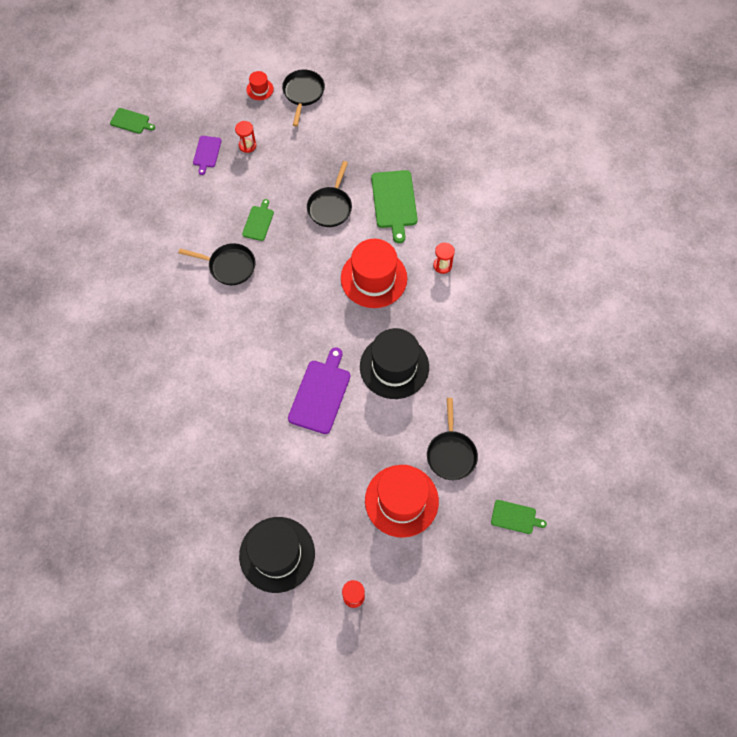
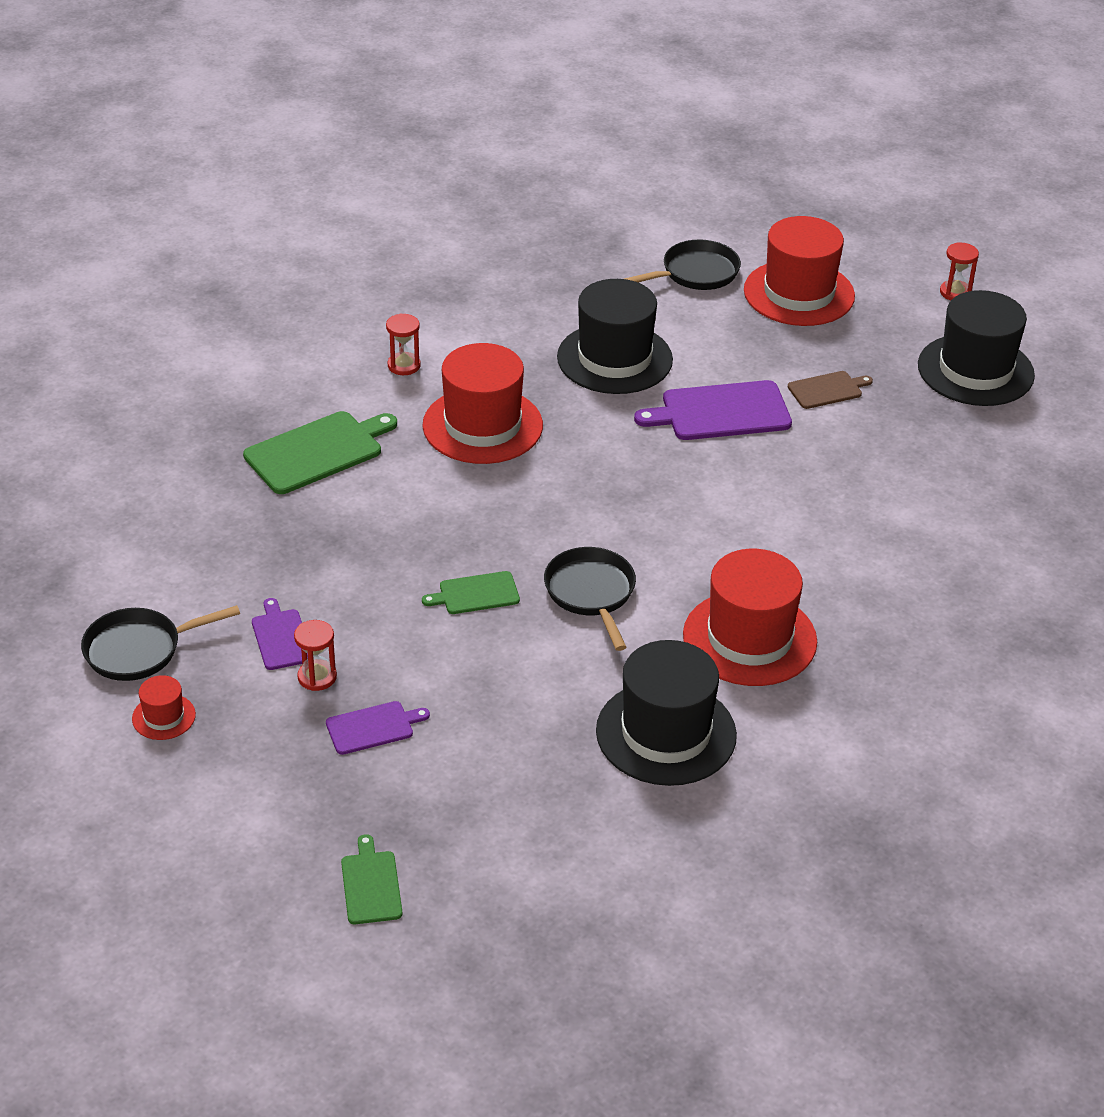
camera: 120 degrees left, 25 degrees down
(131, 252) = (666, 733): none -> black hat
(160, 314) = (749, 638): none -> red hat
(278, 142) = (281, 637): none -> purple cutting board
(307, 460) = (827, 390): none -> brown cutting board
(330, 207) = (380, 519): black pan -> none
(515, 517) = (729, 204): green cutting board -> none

=-=-=-=-=

Please output the records above exactly, without the pictures.

camera: 120 degrees left, 25 degrees down
(131, 252) = (666, 733): none -> black hat
(160, 314) = (749, 638): none -> red hat
(278, 142) = (281, 637): none -> purple cutting board
(307, 460) = (827, 390): none -> brown cutting board
(330, 207) = (380, 519): black pan -> none
(515, 517) = (729, 204): green cutting board -> none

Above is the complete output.